● Exercise:
Below are records; reproduce exactly the lines from the one that has "none -> orange plate I1:J1 level 1" through the one that has "none -> blue brick A9:A10 level 1", ends included, and nothing more.

Dataset records
----
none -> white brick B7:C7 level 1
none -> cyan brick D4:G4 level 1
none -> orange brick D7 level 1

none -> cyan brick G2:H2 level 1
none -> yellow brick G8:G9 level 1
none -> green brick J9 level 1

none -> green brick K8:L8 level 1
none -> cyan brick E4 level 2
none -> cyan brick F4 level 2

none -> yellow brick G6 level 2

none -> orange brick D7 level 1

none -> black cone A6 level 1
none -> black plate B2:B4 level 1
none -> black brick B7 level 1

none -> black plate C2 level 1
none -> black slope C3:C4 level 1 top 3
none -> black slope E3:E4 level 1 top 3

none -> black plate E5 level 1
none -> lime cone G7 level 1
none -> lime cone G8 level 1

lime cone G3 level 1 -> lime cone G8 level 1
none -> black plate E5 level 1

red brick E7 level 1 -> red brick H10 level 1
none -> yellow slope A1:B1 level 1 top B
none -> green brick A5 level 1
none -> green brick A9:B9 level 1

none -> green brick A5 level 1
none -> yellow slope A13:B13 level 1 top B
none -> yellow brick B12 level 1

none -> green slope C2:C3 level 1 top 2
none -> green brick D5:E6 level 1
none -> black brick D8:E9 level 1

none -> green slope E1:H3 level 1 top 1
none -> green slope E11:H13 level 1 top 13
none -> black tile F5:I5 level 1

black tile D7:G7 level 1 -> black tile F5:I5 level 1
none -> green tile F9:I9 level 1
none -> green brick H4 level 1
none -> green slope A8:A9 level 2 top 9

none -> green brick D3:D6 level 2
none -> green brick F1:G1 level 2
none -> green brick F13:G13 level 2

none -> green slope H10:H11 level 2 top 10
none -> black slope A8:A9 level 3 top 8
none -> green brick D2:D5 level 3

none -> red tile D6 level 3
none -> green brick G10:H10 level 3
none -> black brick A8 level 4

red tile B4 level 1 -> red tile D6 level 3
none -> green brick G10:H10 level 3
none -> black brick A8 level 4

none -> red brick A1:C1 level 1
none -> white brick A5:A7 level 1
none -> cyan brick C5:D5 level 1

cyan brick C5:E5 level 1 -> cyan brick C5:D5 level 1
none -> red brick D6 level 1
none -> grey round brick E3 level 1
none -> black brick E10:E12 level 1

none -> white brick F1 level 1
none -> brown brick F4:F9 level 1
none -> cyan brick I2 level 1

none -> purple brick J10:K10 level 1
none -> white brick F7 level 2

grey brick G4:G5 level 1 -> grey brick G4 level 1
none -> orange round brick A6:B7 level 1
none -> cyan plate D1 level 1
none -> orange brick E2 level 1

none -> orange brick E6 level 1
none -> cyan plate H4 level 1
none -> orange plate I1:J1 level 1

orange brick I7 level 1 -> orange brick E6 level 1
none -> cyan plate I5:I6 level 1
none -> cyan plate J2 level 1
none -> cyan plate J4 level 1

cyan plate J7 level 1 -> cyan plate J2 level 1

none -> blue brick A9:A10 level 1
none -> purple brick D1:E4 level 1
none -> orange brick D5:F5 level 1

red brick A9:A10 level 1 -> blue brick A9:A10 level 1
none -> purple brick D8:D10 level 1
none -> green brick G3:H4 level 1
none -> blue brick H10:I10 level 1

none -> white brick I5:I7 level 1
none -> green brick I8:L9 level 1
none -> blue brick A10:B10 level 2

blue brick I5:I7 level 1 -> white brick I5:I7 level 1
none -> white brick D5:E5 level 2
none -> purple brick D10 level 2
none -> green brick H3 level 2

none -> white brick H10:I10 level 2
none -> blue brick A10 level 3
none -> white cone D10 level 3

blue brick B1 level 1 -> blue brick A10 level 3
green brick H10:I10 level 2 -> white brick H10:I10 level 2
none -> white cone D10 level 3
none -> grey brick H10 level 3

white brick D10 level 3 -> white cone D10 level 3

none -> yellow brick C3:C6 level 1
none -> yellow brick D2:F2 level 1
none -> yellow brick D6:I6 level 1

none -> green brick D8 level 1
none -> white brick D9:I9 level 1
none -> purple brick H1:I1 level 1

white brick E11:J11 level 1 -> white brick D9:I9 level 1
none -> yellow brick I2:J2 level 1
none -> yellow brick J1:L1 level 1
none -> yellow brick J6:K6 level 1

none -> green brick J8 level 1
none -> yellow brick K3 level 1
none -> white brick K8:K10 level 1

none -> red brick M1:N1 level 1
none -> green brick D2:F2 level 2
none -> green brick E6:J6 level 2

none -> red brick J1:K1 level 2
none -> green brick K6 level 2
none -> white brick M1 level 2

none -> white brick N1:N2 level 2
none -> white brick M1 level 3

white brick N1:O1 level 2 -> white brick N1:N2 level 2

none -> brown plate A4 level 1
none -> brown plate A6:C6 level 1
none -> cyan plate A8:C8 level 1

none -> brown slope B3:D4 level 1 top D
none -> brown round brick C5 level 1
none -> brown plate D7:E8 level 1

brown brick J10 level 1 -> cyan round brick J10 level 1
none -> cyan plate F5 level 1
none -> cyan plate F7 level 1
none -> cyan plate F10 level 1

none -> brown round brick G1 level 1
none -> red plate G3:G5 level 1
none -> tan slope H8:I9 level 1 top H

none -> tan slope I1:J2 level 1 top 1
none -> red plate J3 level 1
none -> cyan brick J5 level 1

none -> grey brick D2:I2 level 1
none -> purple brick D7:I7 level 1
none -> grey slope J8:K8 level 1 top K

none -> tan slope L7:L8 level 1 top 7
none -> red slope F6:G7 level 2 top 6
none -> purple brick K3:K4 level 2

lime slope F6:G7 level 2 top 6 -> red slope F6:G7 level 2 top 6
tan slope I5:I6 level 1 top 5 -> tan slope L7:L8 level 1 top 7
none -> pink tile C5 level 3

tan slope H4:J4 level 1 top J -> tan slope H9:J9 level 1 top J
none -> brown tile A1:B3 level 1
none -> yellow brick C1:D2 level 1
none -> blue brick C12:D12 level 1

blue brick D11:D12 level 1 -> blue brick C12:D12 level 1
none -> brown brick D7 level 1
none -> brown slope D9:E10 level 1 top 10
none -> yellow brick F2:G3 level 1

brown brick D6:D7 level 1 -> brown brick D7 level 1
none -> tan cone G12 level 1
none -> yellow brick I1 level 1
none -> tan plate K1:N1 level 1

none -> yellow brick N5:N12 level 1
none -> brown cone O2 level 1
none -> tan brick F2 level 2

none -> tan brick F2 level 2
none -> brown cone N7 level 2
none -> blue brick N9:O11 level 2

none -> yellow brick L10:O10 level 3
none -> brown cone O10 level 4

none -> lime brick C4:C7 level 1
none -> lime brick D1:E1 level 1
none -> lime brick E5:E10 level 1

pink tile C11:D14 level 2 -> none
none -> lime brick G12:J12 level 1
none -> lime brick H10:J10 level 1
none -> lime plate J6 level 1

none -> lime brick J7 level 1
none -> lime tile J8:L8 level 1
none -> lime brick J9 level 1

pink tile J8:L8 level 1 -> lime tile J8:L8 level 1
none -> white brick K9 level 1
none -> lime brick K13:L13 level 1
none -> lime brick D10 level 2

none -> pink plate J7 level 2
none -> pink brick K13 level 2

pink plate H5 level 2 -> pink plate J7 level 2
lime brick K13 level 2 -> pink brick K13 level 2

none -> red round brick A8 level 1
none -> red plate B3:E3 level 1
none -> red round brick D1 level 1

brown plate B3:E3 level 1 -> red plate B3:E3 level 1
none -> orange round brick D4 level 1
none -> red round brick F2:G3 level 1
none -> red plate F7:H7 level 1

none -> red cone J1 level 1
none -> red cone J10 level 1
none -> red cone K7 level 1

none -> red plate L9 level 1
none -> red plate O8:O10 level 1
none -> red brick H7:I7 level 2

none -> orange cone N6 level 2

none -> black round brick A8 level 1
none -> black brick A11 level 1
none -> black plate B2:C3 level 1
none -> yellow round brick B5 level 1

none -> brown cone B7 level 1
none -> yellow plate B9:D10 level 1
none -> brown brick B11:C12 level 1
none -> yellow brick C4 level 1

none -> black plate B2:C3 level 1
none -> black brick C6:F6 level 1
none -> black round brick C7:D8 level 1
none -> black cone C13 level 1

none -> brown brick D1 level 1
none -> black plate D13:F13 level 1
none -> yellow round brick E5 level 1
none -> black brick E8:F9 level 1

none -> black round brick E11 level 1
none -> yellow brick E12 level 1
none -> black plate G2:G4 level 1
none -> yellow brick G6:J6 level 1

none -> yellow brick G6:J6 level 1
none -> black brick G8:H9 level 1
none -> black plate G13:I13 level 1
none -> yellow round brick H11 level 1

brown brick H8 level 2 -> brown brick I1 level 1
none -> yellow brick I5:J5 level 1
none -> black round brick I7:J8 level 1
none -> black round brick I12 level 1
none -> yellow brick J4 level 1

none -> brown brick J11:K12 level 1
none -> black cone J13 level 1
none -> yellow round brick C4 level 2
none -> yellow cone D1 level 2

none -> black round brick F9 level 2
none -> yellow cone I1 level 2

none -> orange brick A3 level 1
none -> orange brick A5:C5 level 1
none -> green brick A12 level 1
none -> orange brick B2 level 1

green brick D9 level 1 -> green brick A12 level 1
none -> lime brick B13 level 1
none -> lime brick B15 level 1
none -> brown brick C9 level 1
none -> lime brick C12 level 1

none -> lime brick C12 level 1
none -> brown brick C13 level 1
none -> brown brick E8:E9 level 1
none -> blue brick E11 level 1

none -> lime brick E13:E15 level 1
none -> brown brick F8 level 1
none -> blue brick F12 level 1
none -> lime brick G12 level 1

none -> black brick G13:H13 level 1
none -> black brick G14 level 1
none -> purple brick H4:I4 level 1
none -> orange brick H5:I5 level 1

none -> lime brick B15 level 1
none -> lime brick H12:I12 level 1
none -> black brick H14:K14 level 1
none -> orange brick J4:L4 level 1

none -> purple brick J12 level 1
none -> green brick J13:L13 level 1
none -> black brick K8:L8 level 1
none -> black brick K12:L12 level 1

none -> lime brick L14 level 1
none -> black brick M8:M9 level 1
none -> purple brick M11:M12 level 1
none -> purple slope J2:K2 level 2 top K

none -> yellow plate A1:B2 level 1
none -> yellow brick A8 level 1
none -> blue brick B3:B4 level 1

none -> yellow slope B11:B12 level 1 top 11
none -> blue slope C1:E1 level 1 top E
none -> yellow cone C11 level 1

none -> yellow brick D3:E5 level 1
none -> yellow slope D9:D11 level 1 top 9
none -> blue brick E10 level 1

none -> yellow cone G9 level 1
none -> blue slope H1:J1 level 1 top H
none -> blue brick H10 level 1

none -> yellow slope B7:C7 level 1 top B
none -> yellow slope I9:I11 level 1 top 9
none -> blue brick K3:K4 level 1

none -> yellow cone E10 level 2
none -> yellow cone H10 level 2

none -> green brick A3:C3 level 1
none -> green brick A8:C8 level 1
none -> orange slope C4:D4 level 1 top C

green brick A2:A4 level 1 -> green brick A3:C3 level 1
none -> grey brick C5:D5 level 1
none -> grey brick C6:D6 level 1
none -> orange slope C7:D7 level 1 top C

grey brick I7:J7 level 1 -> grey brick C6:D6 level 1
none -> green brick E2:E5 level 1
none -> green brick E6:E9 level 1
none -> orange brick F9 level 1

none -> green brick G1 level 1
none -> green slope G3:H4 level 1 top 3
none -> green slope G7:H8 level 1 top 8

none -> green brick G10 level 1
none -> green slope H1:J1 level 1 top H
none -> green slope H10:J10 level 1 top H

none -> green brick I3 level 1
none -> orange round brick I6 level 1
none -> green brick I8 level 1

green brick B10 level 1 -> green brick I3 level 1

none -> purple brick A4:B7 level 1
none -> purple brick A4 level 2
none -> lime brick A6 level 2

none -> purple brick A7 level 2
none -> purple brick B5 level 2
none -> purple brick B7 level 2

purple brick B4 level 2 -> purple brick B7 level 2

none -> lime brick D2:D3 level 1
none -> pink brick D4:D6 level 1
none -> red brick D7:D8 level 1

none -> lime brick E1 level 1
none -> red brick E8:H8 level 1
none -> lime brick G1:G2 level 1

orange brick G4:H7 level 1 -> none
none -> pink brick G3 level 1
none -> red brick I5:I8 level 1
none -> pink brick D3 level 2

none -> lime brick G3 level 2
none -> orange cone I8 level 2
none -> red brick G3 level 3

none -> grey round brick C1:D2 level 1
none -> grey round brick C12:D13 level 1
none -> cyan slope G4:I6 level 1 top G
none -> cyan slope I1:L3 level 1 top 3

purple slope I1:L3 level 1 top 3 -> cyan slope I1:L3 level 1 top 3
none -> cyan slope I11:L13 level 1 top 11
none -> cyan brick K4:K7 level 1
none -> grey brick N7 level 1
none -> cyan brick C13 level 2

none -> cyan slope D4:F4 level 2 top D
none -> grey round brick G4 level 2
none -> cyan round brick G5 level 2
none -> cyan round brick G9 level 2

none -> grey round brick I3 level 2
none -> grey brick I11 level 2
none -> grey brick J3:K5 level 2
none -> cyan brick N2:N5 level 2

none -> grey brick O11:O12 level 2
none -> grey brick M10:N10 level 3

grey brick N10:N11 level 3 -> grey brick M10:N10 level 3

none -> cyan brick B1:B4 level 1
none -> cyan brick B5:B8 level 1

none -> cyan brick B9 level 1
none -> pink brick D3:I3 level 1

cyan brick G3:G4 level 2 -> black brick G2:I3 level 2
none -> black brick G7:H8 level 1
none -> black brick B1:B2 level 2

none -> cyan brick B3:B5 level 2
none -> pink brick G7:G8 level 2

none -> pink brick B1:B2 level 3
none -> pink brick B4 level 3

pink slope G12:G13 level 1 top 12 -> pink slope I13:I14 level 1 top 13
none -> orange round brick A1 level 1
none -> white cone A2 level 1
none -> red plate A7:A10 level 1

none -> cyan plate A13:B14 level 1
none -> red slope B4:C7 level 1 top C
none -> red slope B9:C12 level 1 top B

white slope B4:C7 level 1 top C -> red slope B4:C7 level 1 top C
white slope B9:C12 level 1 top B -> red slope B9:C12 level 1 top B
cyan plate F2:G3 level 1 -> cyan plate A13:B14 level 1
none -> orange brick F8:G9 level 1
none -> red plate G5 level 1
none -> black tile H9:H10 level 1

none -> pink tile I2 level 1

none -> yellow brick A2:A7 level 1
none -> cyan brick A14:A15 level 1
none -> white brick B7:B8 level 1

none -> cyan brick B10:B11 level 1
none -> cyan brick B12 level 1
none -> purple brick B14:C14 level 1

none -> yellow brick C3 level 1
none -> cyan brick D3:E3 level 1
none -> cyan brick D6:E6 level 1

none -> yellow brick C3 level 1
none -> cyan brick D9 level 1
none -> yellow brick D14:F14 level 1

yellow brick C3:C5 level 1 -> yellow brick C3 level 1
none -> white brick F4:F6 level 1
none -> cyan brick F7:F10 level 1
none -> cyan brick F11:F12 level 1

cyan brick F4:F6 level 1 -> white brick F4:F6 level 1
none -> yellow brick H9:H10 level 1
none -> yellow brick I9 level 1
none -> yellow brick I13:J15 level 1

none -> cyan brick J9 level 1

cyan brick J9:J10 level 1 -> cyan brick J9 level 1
----
● Exercise response:
none -> orange plate I1:J1 level 1

orange brick I7 level 1 -> orange brick E6 level 1
none -> cyan plate I5:I6 level 1
none -> cyan plate J2 level 1
none -> cyan plate J4 level 1

cyan plate J7 level 1 -> cyan plate J2 level 1

none -> blue brick A9:A10 level 1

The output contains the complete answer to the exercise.